_Task instructions_
Starting at the line that contains "camera: 105 degrees left, 20 degrees down" and stopping after the line that contains "(291, 368) = (340, 152): brown banana -> none", transcribe the listing below exactly; do not include any pictures.

_Information provided_
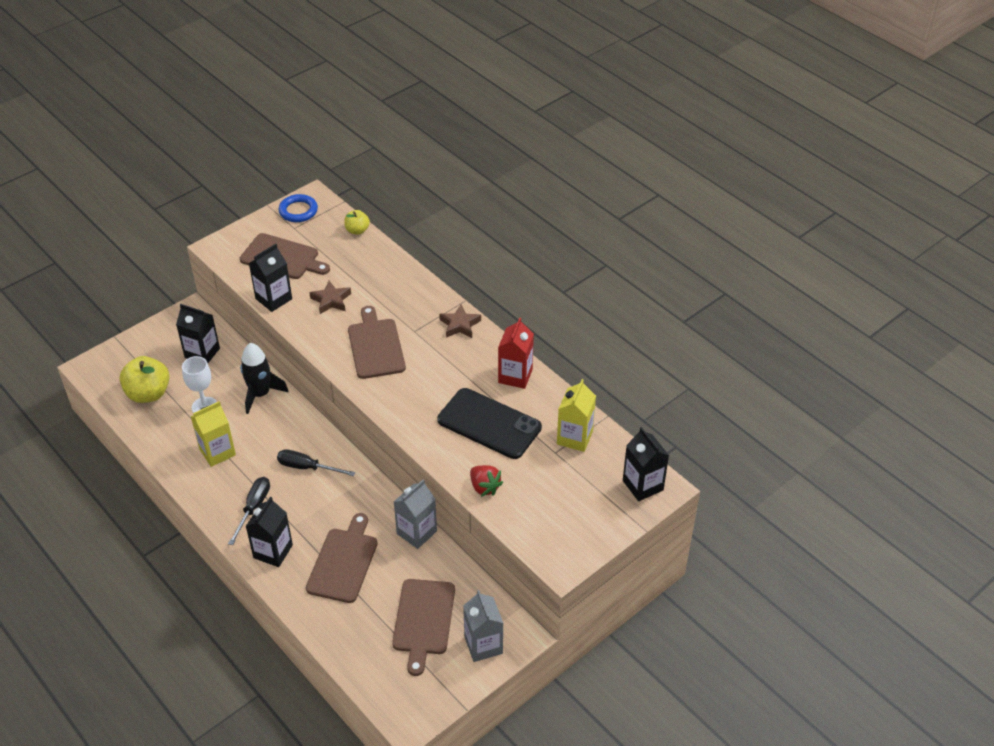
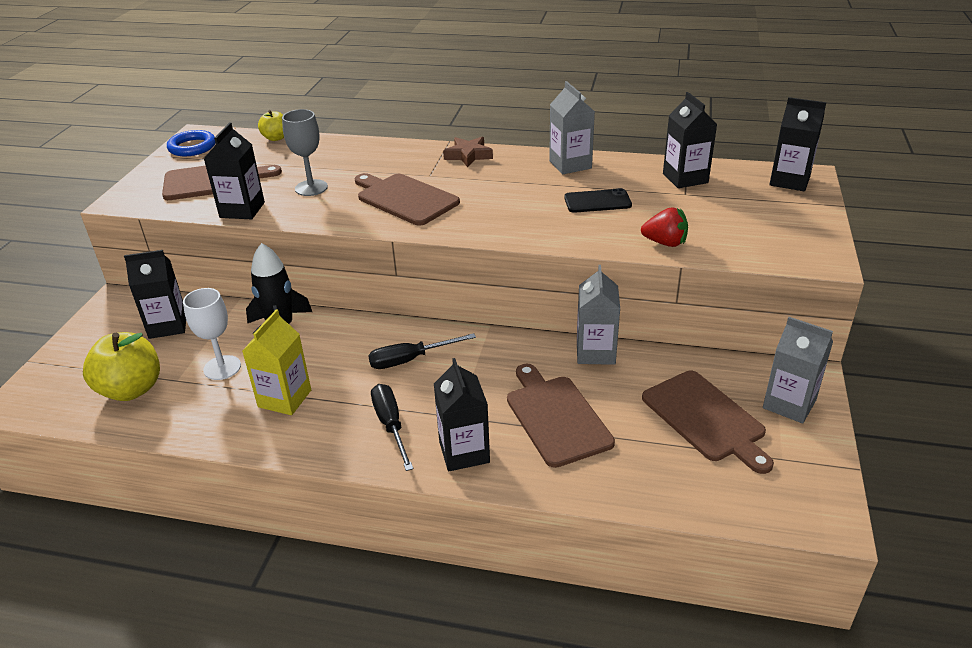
camera: 35 degrees left, 10 degrees down
(331, 300) = (311, 188): brown star -> grey goblet
(489, 424) = (597, 201): black phone -> black phone, size x0.54
(515, 376) = (570, 165): red carton -> grey carton
(574, 437) = (685, 178): yellow carton -> black carton

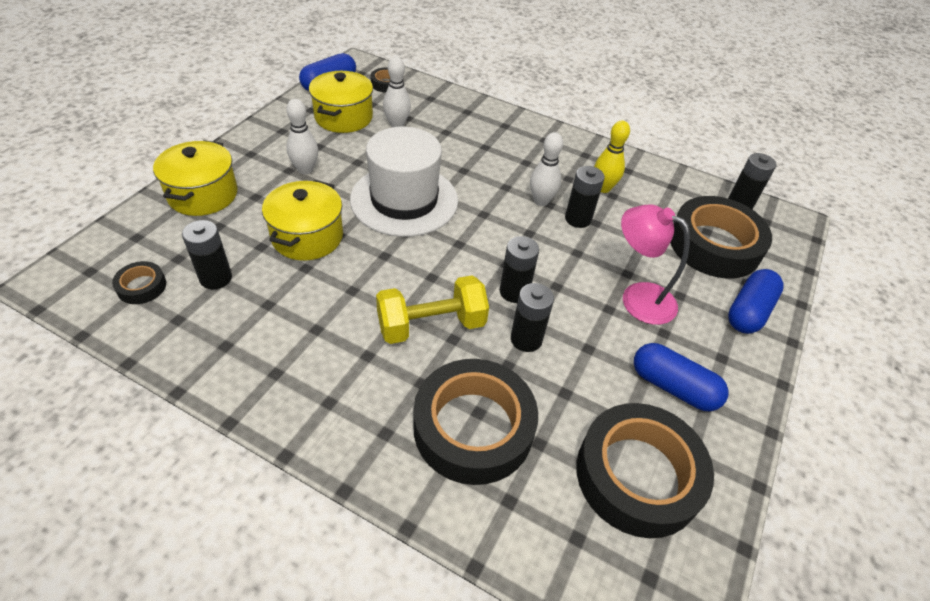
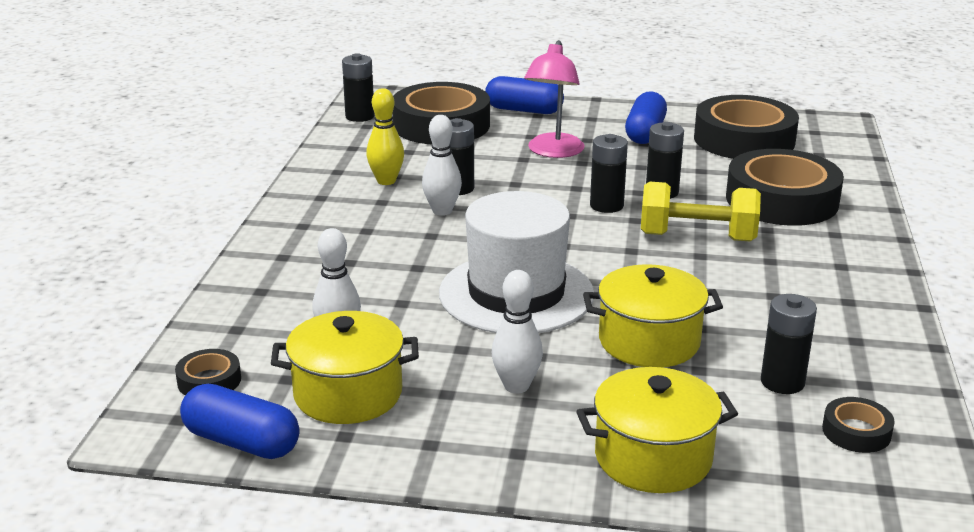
camera: 105 degrees left, 20 degrees down
(431, 325) = (697, 237): yellow dumbbell -> yellow dumbbell turned 45 degrees counterclockwise

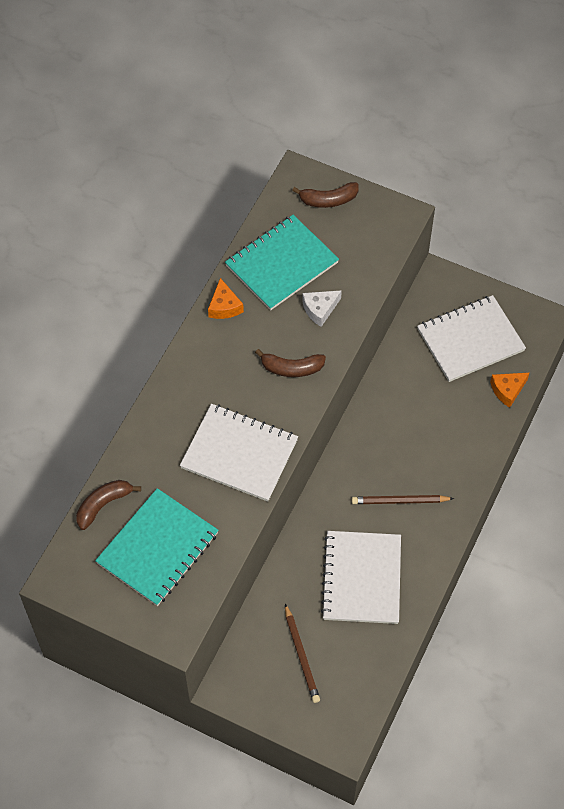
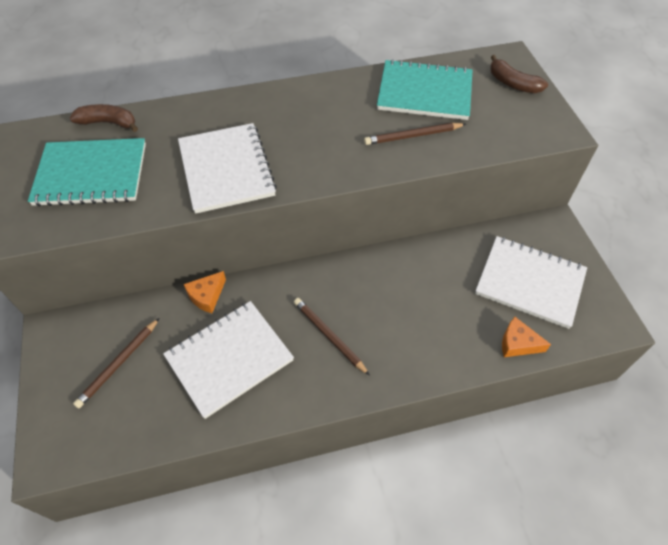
camera: 50 degrees right, 5 degrees down
(224, 306) = (350, 85): orange cheese -> orange cheese (207, 296)
(291, 368) = (340, 152): brown banana -> none
(320, 309) = (413, 136): white cheese -> brown pencil

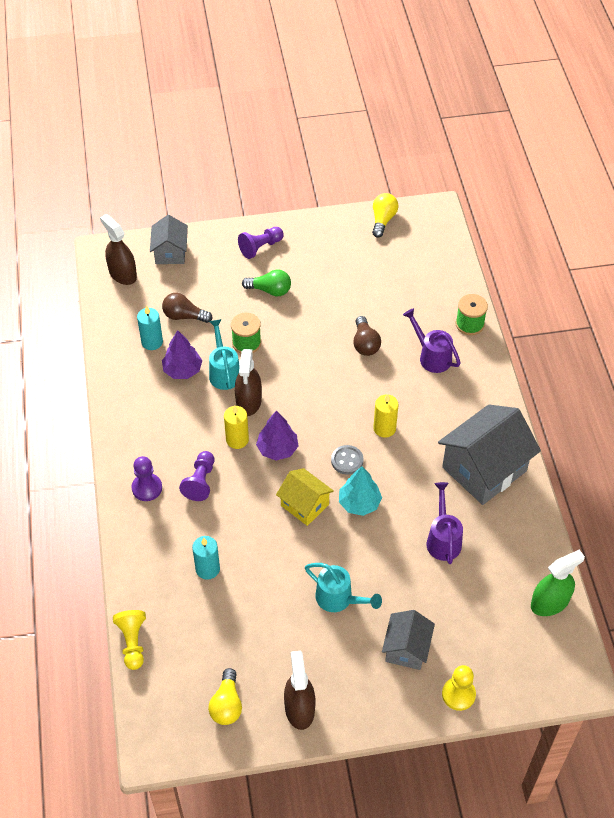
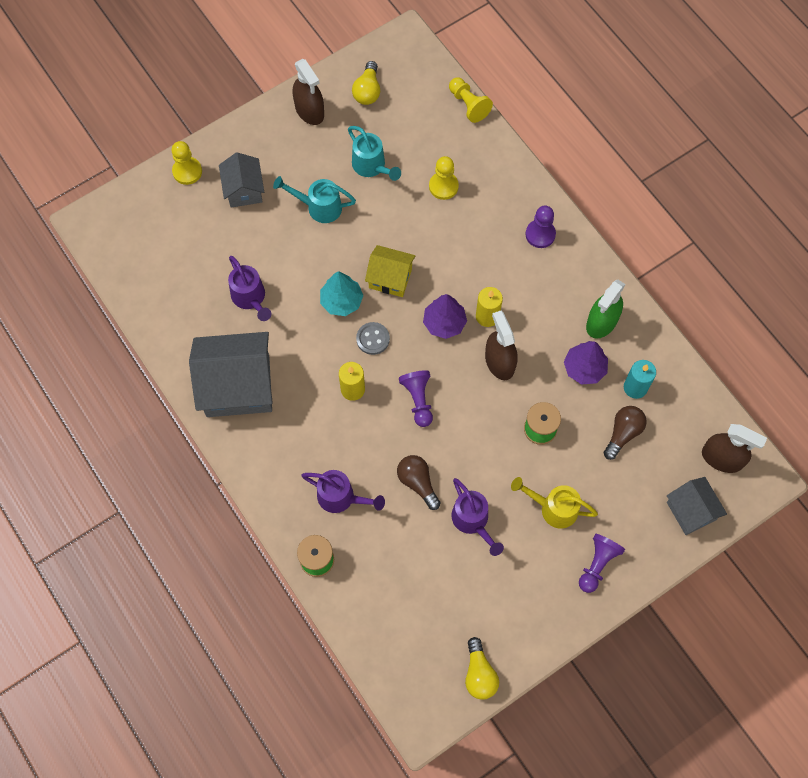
camera: 155 degrees right, 15 degrees up
(184, 316) = (623, 433): brown light bulb -> brown light bulb turned 45 degrees counterclockwise
(200, 482) = (496, 260): purple pawn -> purple pawn (418, 400)
(207, 569) = (443, 186): turquoise candle -> yellow pawn
(224, 372) = (542, 384): turquoise watering can -> turquoise watering can (371, 166)
(227, 704) = (367, 91): yellow light bulb -> yellow light bulb turned 150 degrees counterclockwise
(270, 290) = (553, 508): green light bulb -> yellow watering can
(336, 304) = (472, 521): none -> purple watering can
(484, 469) = (238, 386): grey house -> grey house turned 60 degrees clockwise
(549, 602) = (135, 279): green spray bottle -> green spray bottle (602, 322)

_Response for this exercise_
camera: 105 degrees left, 20 degrees down
(431, 325) = (697, 237): yellow dumbbell -> yellow dumbbell turned 45 degrees counterclockwise

camera: 50 degrees right, 5 degrees down
(224, 306) = (350, 85): orange cheese -> orange cheese (207, 296)
(291, 368) = (340, 152): brown banana -> none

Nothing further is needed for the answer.